## Task item:
Output every entry below exactly, without its pictures.

## Dataset entries:
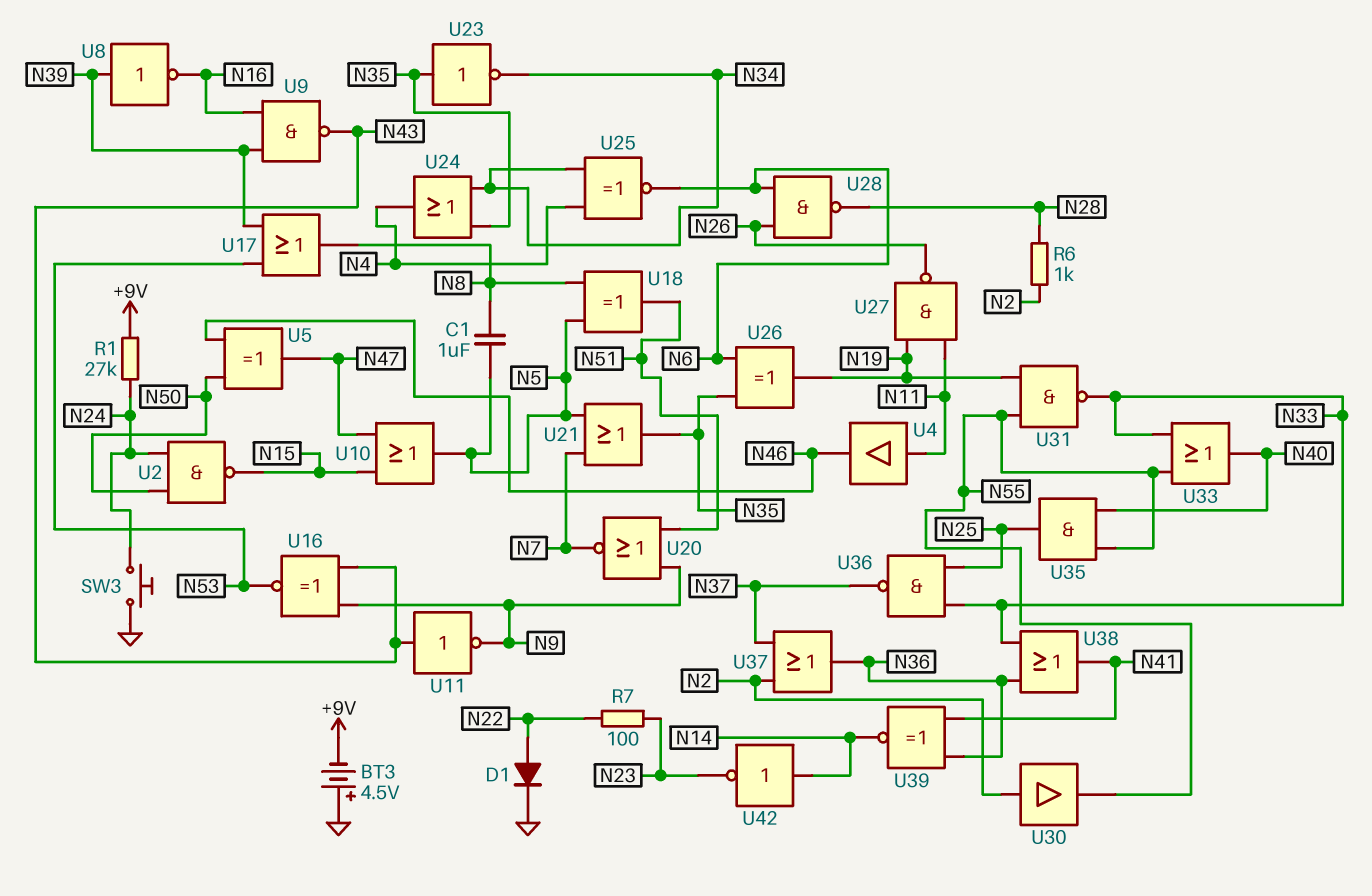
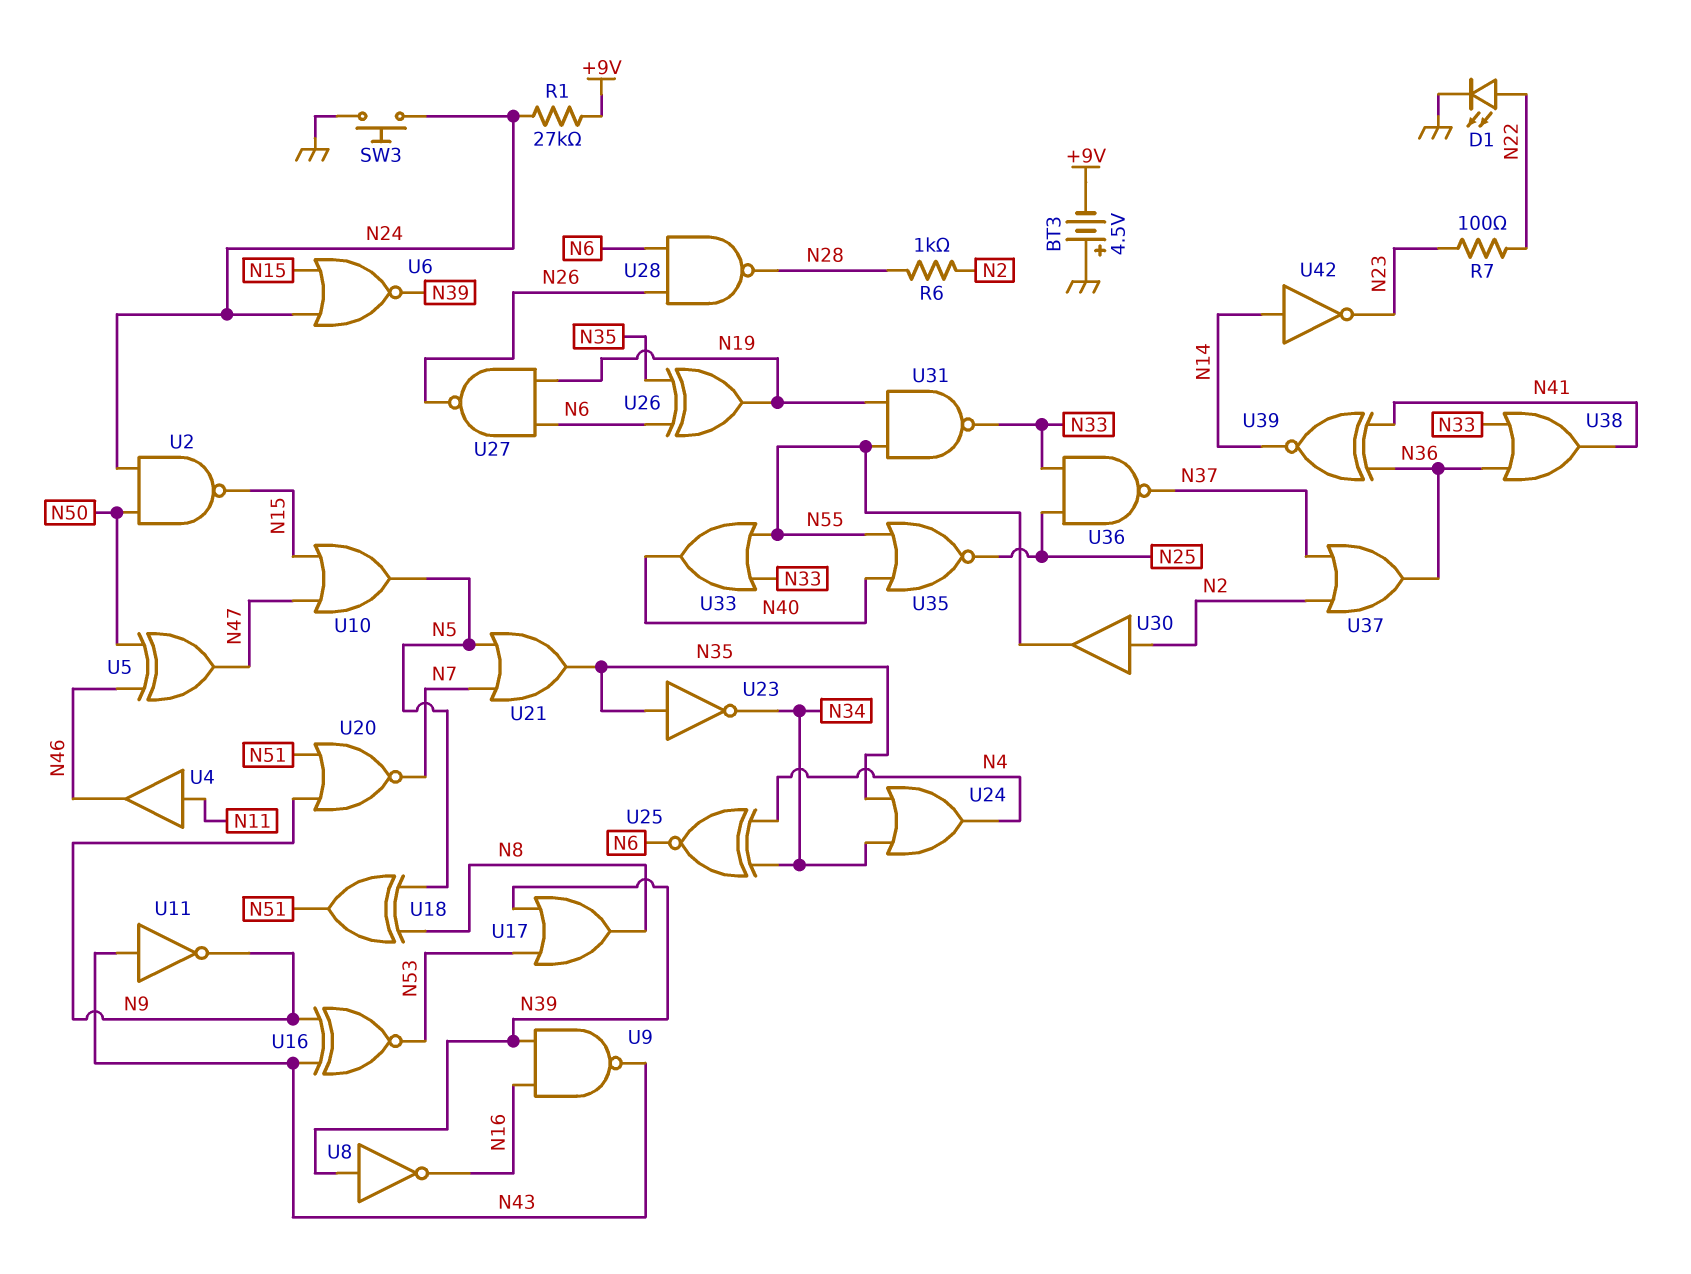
C1: 1uF (N5, N8) -> none
D1: diode (A N22, K GND) -> LED (A N22, K GND)
U6: none -> NOR (in N15, in N24, out N39)
U27: NAND (in N11, in N19, out N26) -> NAND (in N6, in N19, out N26)
U35: AND (in N40, in N55, out N25) -> NOR (in N40, in N55, out N25)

## Finished task:
C1: 1uF (N5, N8) -> none
D1: diode (A N22, K GND) -> LED (A N22, K GND)
U6: none -> NOR (in N15, in N24, out N39)
U27: NAND (in N11, in N19, out N26) -> NAND (in N6, in N19, out N26)
U35: AND (in N40, in N55, out N25) -> NOR (in N40, in N55, out N25)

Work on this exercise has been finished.